# [What to work on]
Beneath this line are entries. Copy the range from the line with "BAT3: none -> 6V (plus VBUS, minus DGND)" to the line with "IC7 pin out: INV2 -> VO", ends included, exactly; leave pictures out.

# [Supplied material]

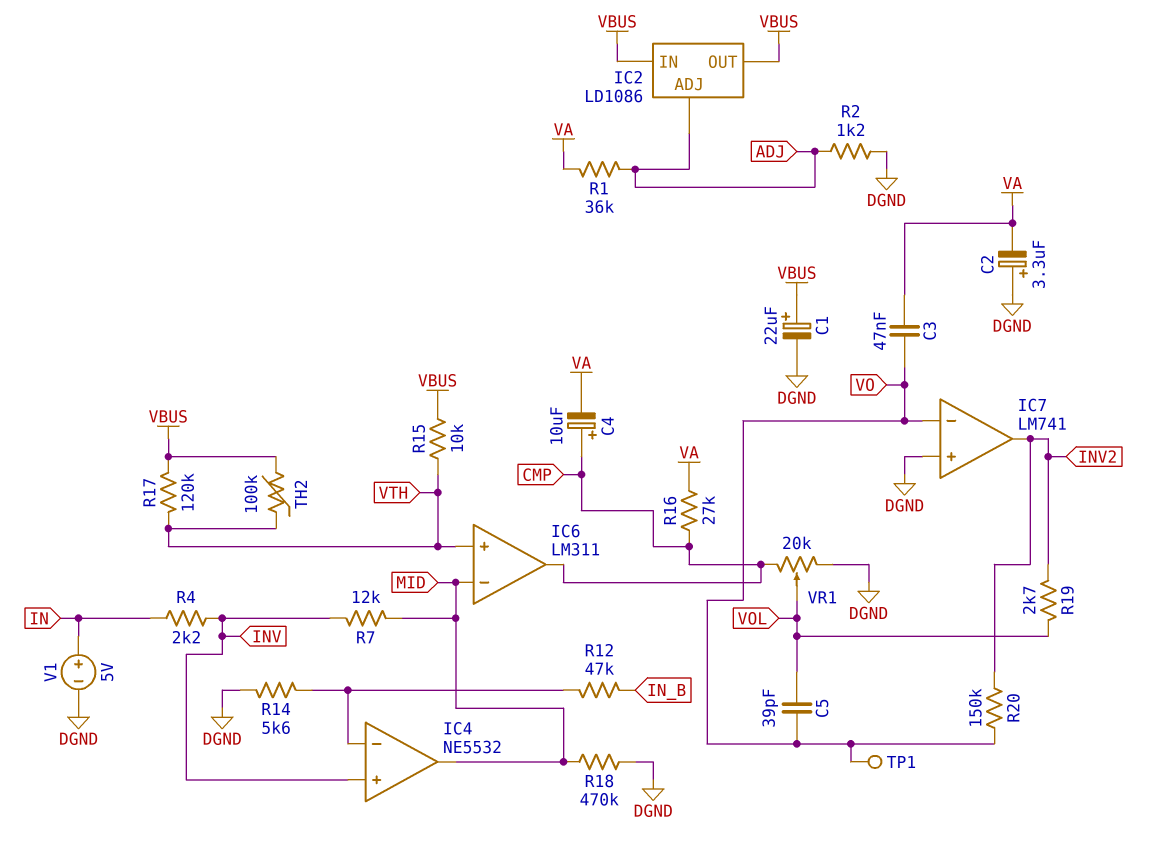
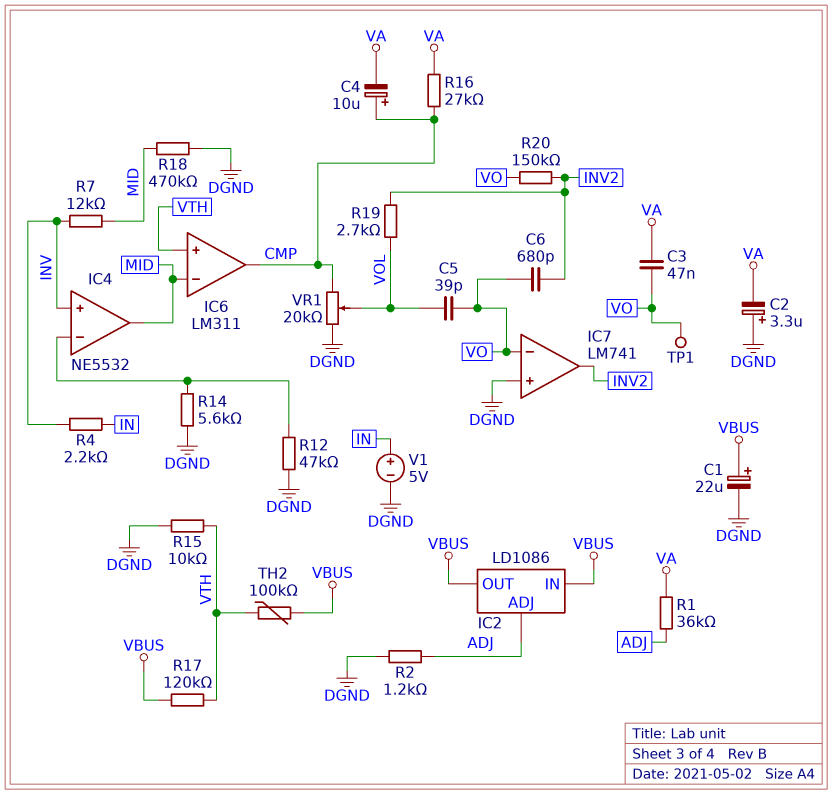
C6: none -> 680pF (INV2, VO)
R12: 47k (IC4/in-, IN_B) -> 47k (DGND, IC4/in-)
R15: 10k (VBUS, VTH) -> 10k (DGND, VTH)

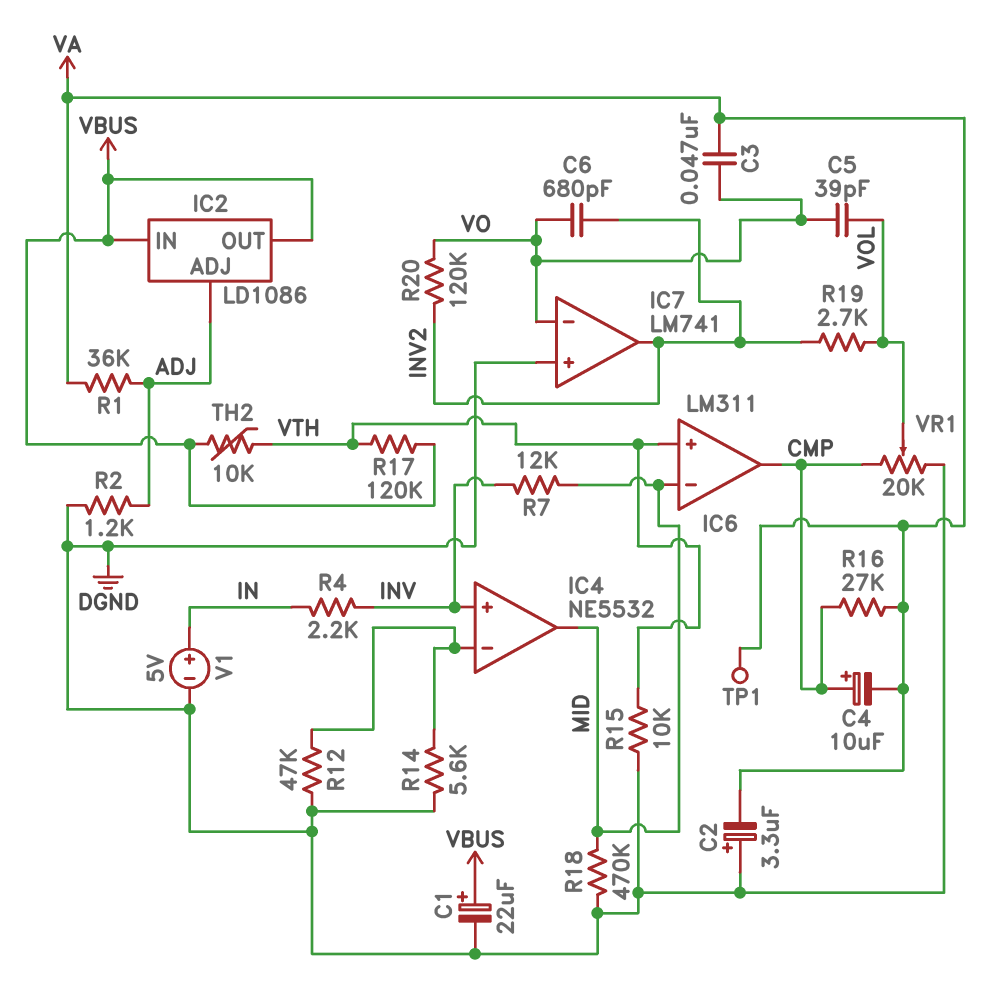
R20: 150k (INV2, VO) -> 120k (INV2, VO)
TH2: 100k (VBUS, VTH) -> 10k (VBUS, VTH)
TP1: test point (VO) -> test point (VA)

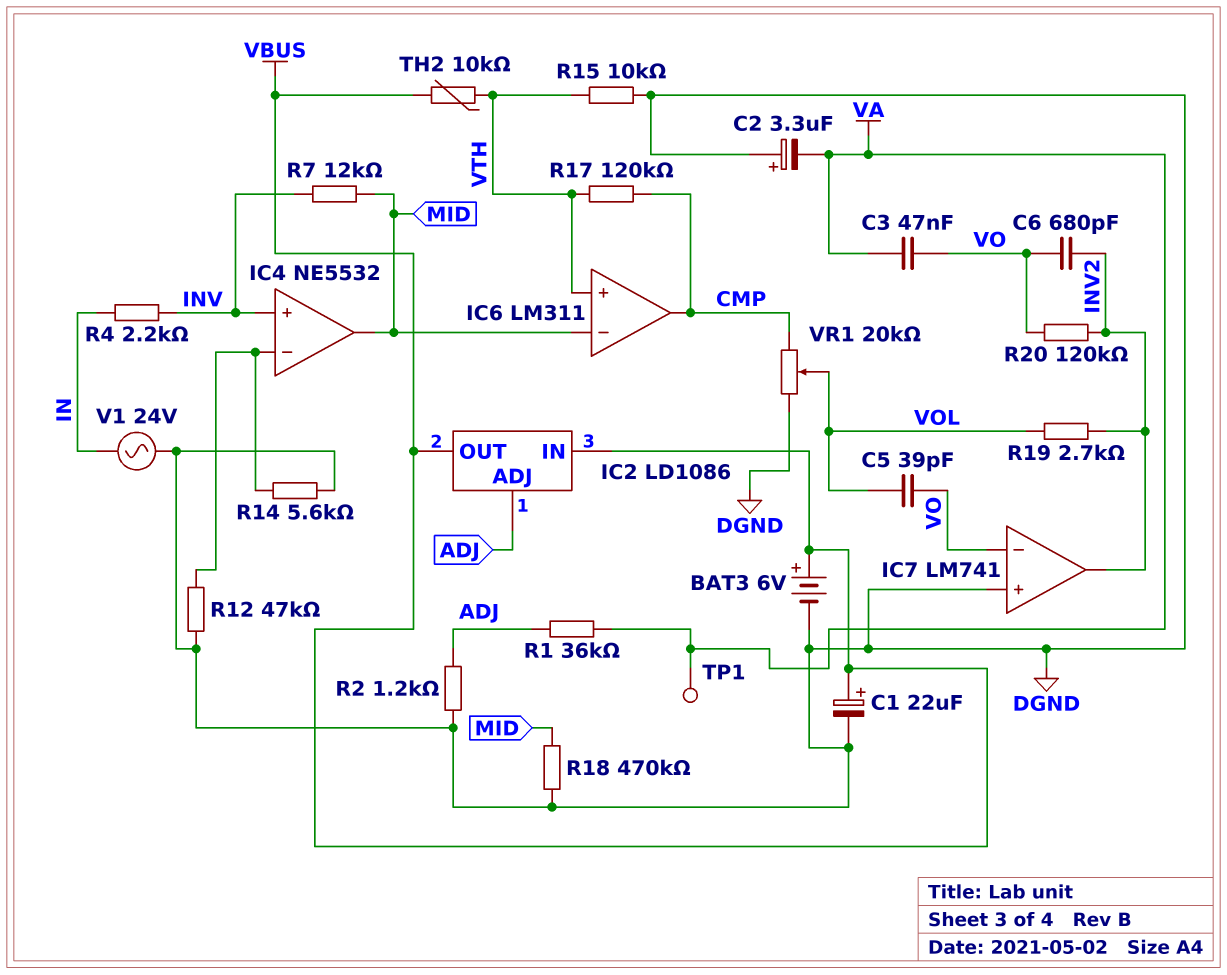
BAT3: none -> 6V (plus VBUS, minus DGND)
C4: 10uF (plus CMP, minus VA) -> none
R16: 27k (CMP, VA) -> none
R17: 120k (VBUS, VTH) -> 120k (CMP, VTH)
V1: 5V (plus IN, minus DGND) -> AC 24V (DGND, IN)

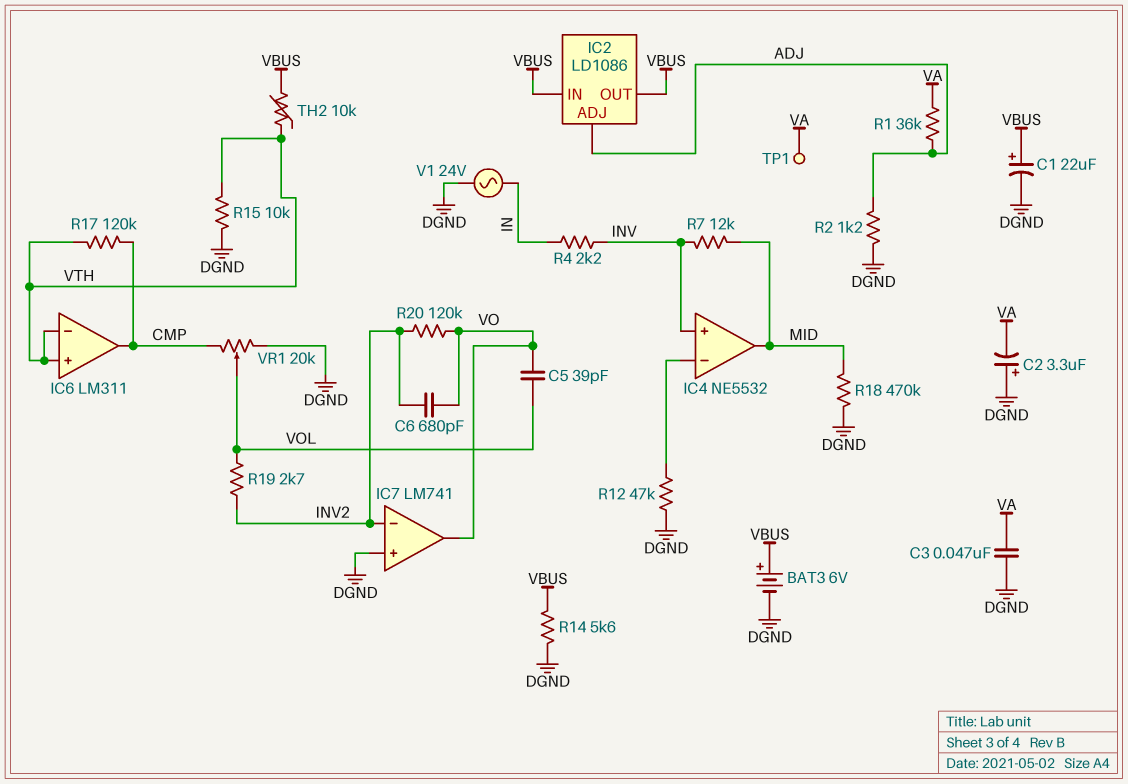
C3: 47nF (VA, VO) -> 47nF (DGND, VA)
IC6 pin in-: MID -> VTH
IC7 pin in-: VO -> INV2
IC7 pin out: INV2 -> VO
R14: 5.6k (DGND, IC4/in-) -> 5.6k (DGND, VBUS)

# [Output for this task]
BAT3: none -> 6V (plus VBUS, minus DGND)
C4: 10uF (plus CMP, minus VA) -> none
R16: 27k (CMP, VA) -> none
R17: 120k (VBUS, VTH) -> 120k (CMP, VTH)
V1: 5V (plus IN, minus DGND) -> AC 24V (DGND, IN)

C3: 47nF (VA, VO) -> 47nF (DGND, VA)
IC6 pin in-: MID -> VTH
IC7 pin in-: VO -> INV2
IC7 pin out: INV2 -> VO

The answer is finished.